## ENTRIES SUPPLIED
──────────────────────────────

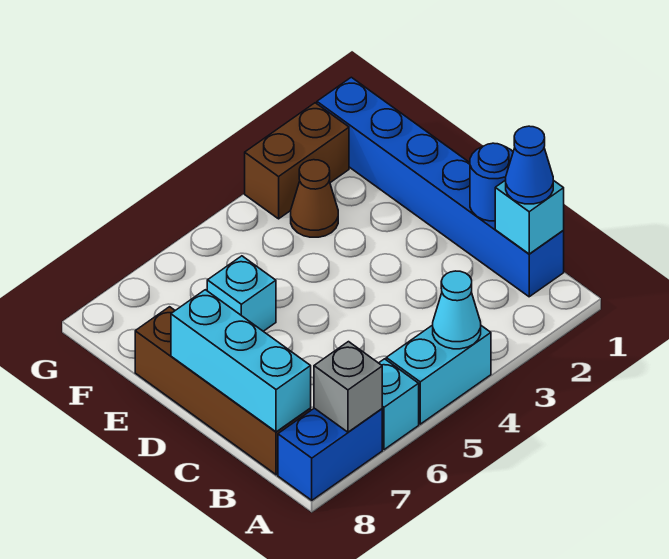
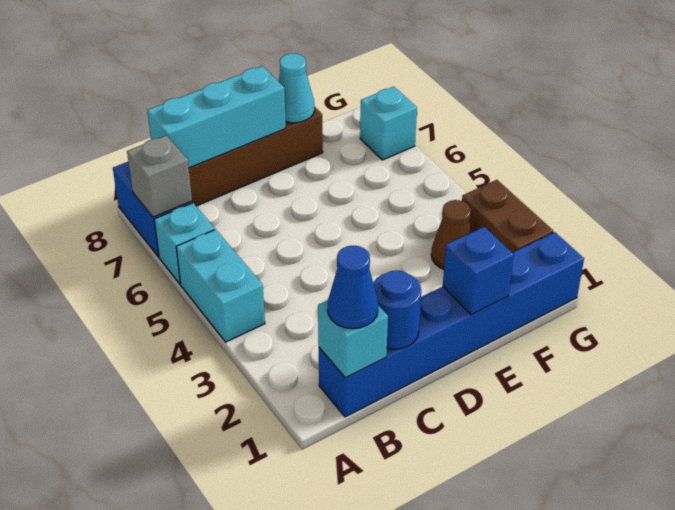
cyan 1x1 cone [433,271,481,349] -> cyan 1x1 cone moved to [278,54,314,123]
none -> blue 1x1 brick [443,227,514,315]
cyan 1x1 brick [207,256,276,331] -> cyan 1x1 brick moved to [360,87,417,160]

──────────────────────────────

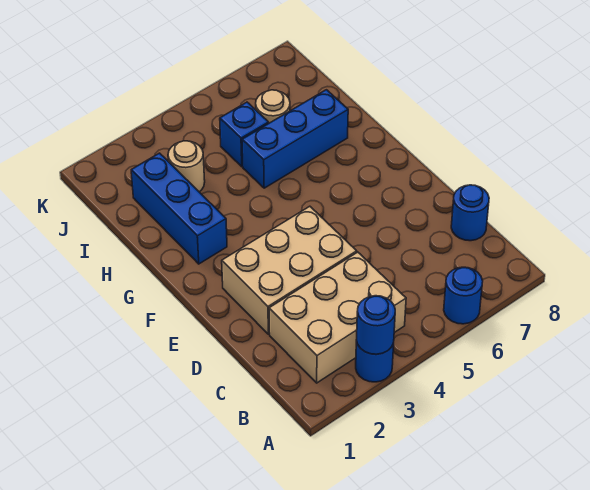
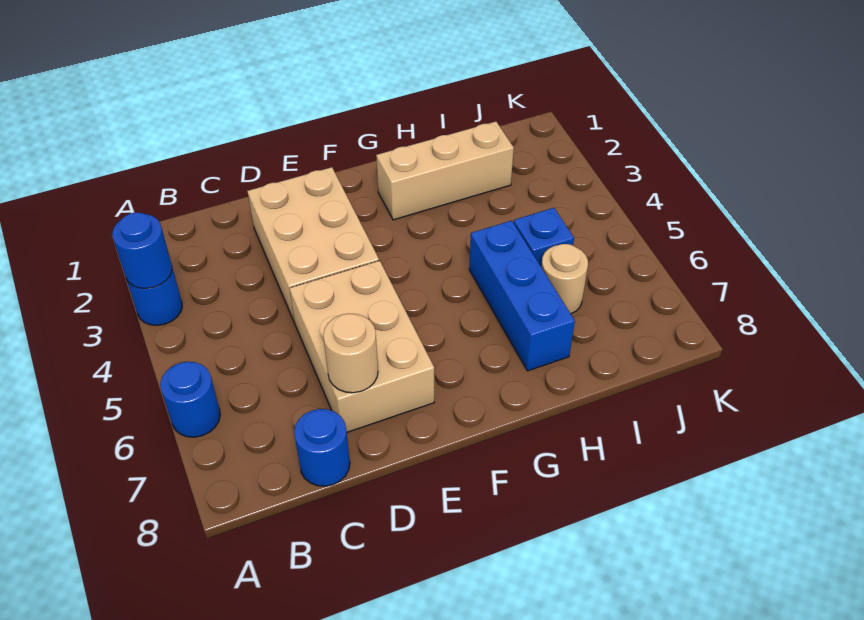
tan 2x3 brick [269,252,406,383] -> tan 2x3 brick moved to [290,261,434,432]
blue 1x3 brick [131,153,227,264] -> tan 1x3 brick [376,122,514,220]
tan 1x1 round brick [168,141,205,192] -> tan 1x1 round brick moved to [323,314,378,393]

──────────────────────────────

## WRITTEN TASK
Retype word for word everything in the listing above from the line that holds "blue 1x3 brick" down to the line that holds "tan 1x1 round brick [168,141,205,192]". Keep both end lines and leave out the rest.

## RESPONSE
blue 1x3 brick [131,153,227,264] -> tan 1x3 brick [376,122,514,220]
tan 1x1 round brick [168,141,205,192] -> tan 1x1 round brick moved to [323,314,378,393]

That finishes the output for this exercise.